### Work item
Check the material that follows and say how many lines include the string "degrees", giving the number alone.

### Collected data

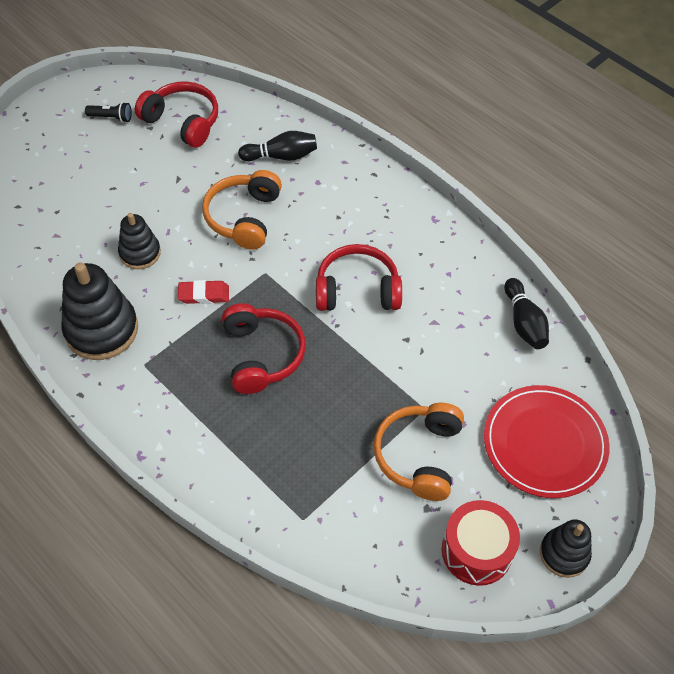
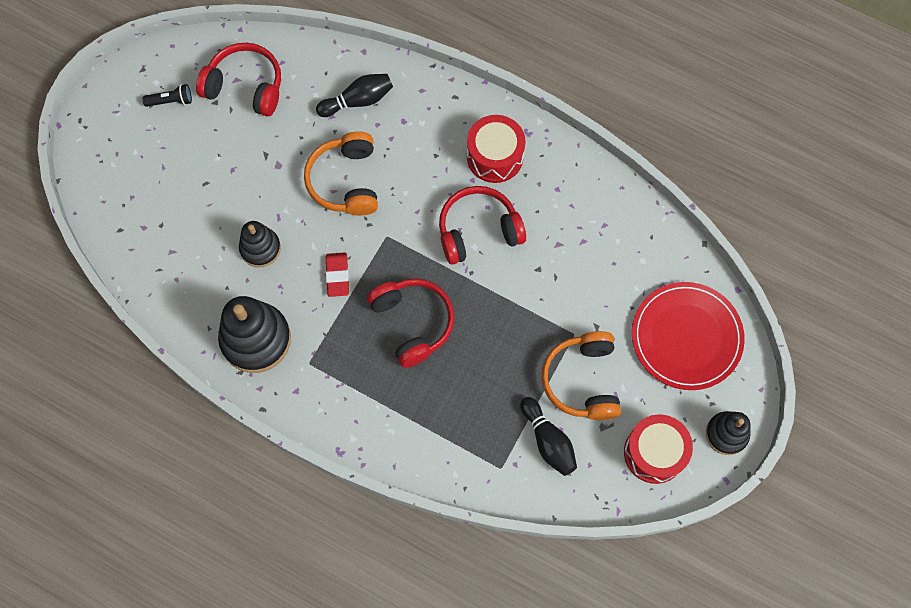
camera: 15 degrees left, 15 degrees up
(204, 294) = (337, 276): red eraser -> red eraser turned 75 degrees counterclockwise
(395, 231) = (495, 156): none -> red drum
(524, 322) = (639, 221): black bowling pin -> black bowling pin (548, 440)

### Answer to the exercise
2